Directions >> From the listing below, extract every line containing "type".

== Given material

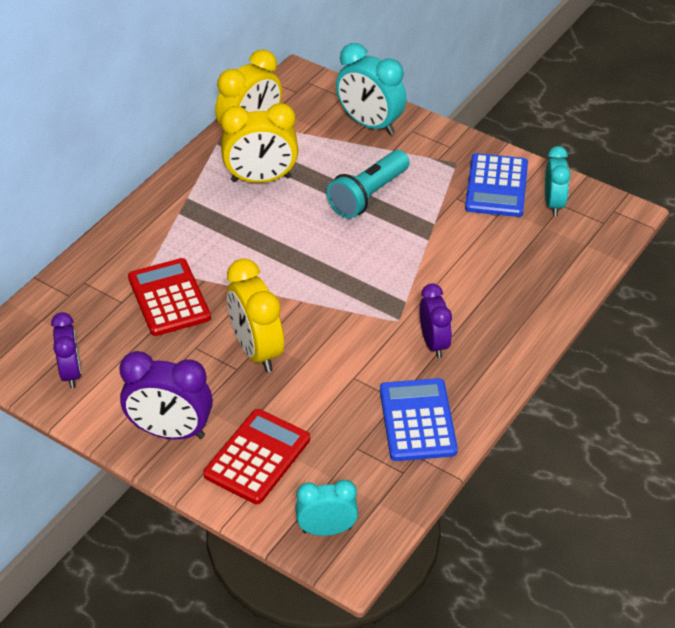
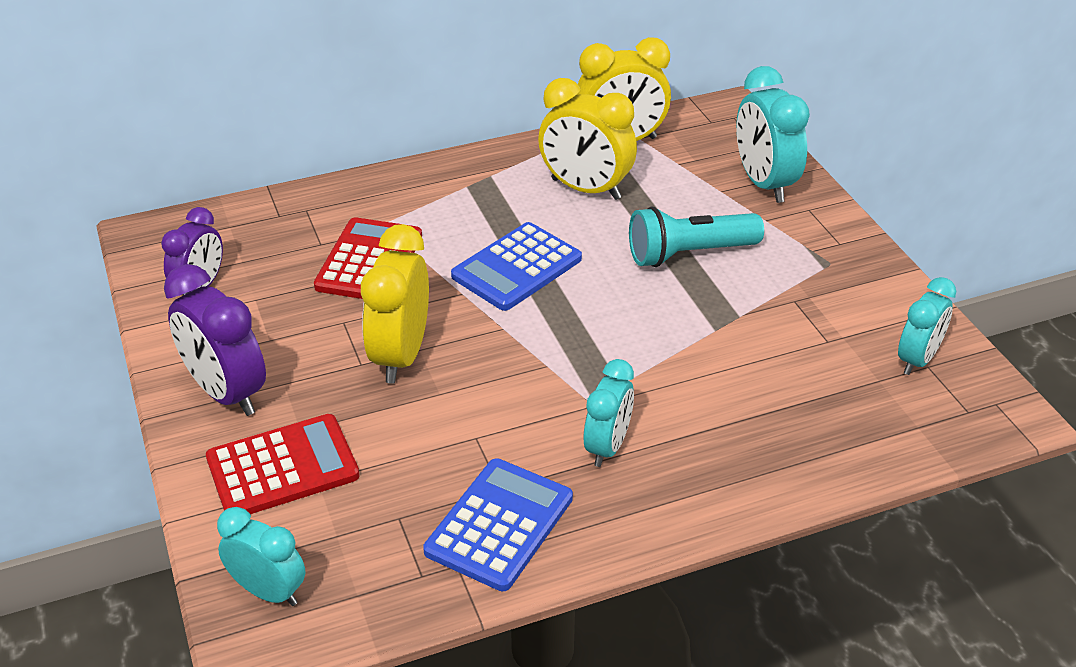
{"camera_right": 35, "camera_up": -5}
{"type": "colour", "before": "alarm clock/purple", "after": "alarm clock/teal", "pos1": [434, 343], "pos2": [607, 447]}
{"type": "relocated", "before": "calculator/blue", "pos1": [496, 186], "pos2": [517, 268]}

====

Response for this exercise >>
{"type": "colour", "before": "alarm clock/purple", "after": "alarm clock/teal", "pos1": [434, 343], "pos2": [607, 447]}
{"type": "relocated", "before": "calculator/blue", "pos1": [496, 186], "pos2": [517, 268]}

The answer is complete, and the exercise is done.